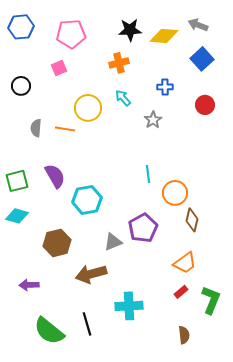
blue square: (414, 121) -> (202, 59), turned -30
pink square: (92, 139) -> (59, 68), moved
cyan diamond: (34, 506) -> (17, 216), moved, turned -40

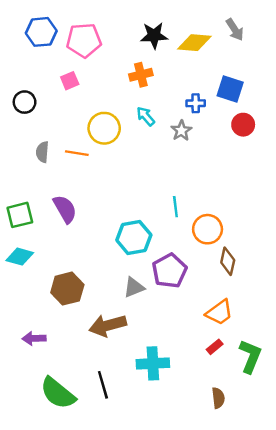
gray arrow: (198, 25) -> (235, 30), turned -144
blue hexagon: (21, 27) -> (41, 32), moved
blue square: (202, 59) -> (230, 89), moved, turned -30
gray star: (153, 120) -> (181, 131), moved
cyan hexagon: (87, 200) -> (134, 238), moved

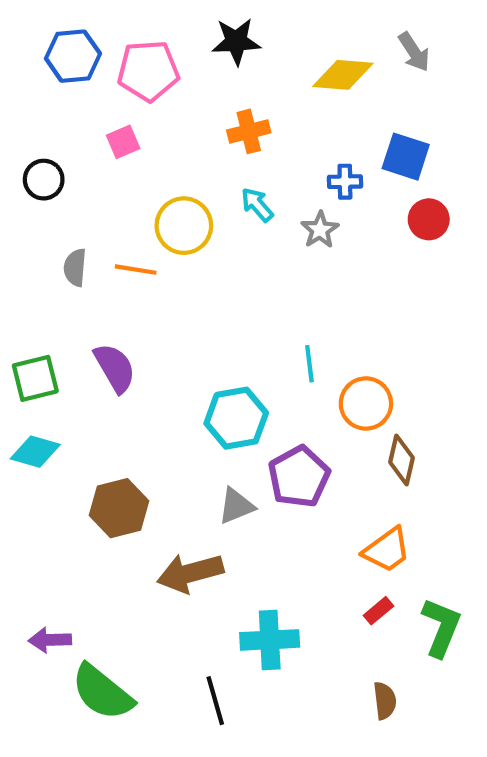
black star: (154, 36) -> (236, 41), moved
purple arrow: (34, 338) -> (50, 640), moved
black line: (103, 385) -> (215, 701), moved

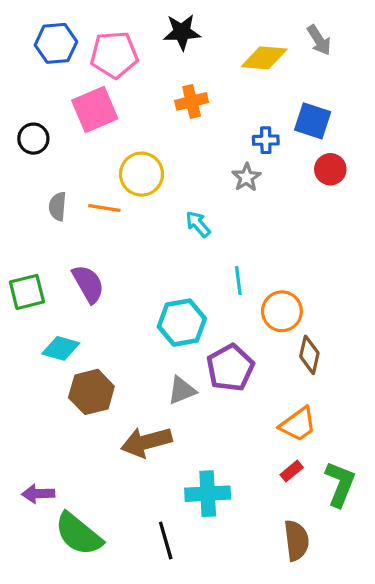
pink square: (123, 142) -> (95, 110), size x1.8
cyan arrow: (257, 205) -> (198, 224), moved
cyan diamond: (35, 452) -> (61, 348), moved
brown semicircle: (385, 701) -> (296, 540), size x1.4

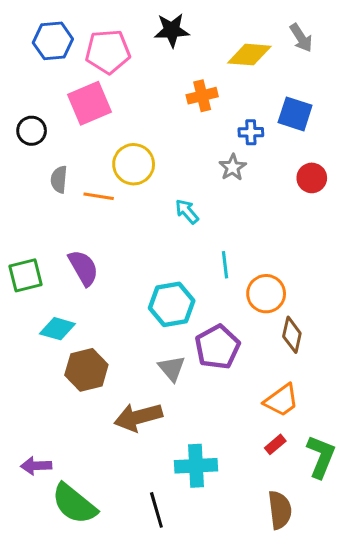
orange cross: (192, 101) -> (202, 96), moved
red circle: (330, 169) -> (312, 178), moved
gray semicircle: (58, 206) -> (59, 179), moved
gray triangle: (182, 390) -> (172, 368), turned -48

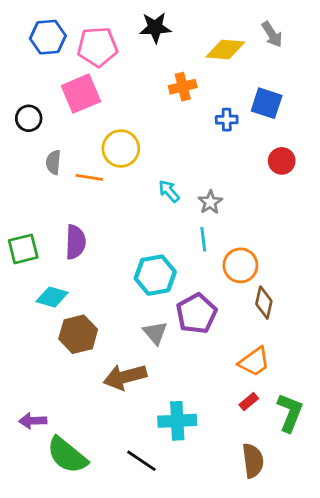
gray star: (233, 167) -> (210, 202), moved
purple semicircle: (83, 268) -> (75, 242), turned 32
black line: (156, 510) -> (141, 461), turned -40

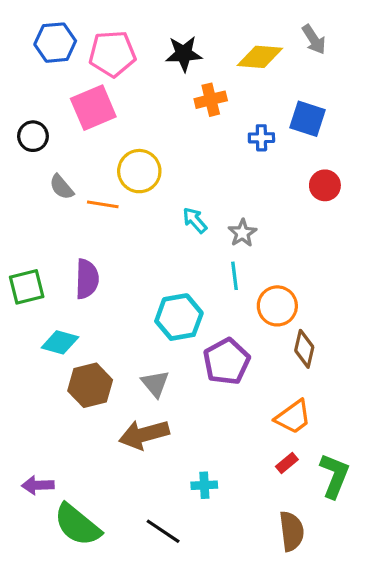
black star: (155, 28) -> (184, 54), moved
gray semicircle: (53, 162) -> (62, 187), turned -45
gray triangle: (155, 333) -> (155, 384), moved
cyan cross: (177, 421) -> (204, 485), size x0.6

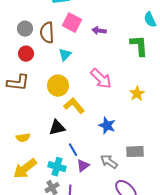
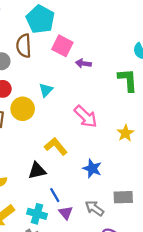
pink square: (72, 23) -> (62, 46), moved
brown semicircle: (47, 33) -> (24, 46), moved
yellow circle: (58, 86) -> (23, 109), moved
purple triangle: (83, 166) -> (66, 213), turned -32

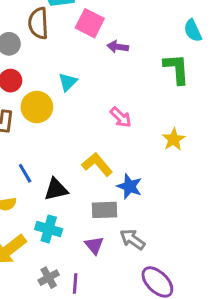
pink arrow: (86, 117) -> (121, 117), size x0.7
yellow L-shape: (56, 146) -> (97, 164), moved
blue line: (55, 195) -> (25, 173), moved
gray rectangle: (123, 197) -> (105, 210), moved
cyan cross: (37, 214) -> (49, 229), moved

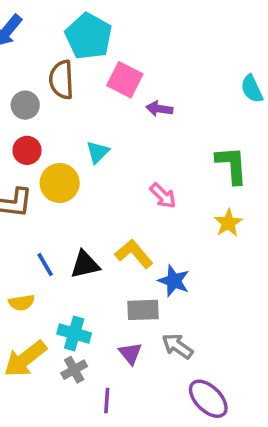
green L-shape: (177, 69) -> (232, 165), moved
black triangle: (56, 189) -> (85, 265), moved
gray cross: (49, 278) -> (74, 370), moved

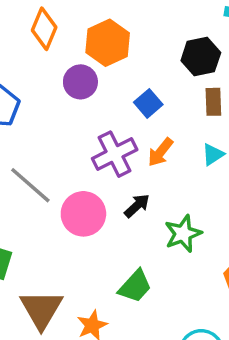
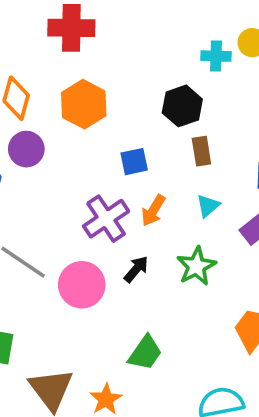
purple circle: (80, 82) -> (26, 149), moved
blue square: (148, 103) -> (134, 162), turned 36
green star: (183, 234) -> (196, 266), moved

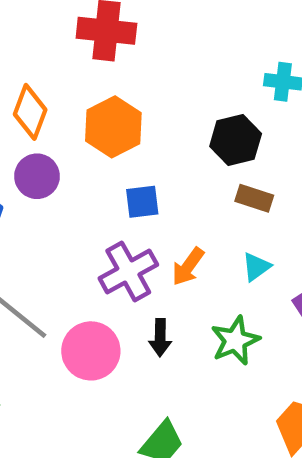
brown rectangle: (201, 151) -> (254, 198), turned -68
blue square: (134, 162) -> (142, 202), moved
black arrow: (136, 269) -> (160, 338), turned 136

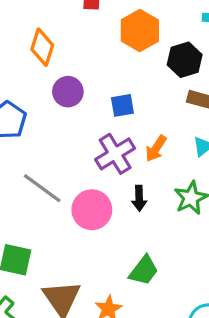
orange hexagon: (113, 127) -> (140, 31), moved
purple circle: (37, 176) -> (68, 92), moved

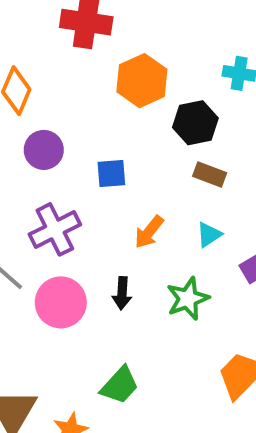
purple cross: (115, 154) -> (55, 229), moved

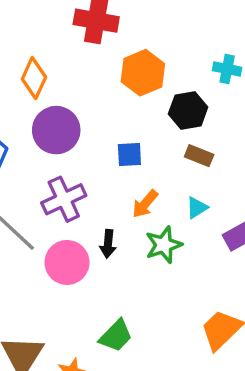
purple circle: (44, 150) -> (56, 130), size x1.4
blue square: (111, 174) -> (129, 154), moved
black arrow: (122, 293) -> (108, 244), moved
green star: (188, 299) -> (164, 245), moved

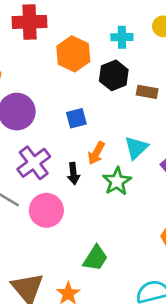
cyan cross: (227, 69) -> (122, 37), moved
brown rectangle: (199, 156) -> (147, 92), moved
cyan triangle: (197, 208) -> (136, 148), size x1.4
black arrow: (108, 244) -> (73, 174), moved

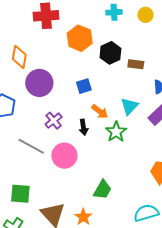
cyan cross: (122, 37) -> (114, 12), moved
orange arrow: (96, 153) -> (100, 111), turned -78
purple cross: (34, 163) -> (54, 121), size x0.7

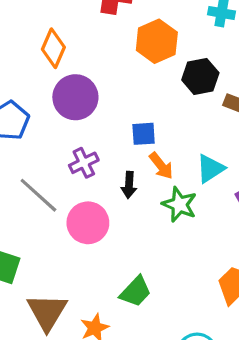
blue square: (84, 86) -> (144, 134), moved
green star: (116, 132) -> (179, 204), turned -30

========================

* Exercise directions *
Across the whole listing above, determine how many lines hold the word "triangle". Only that number is wanted.

* Written response *
5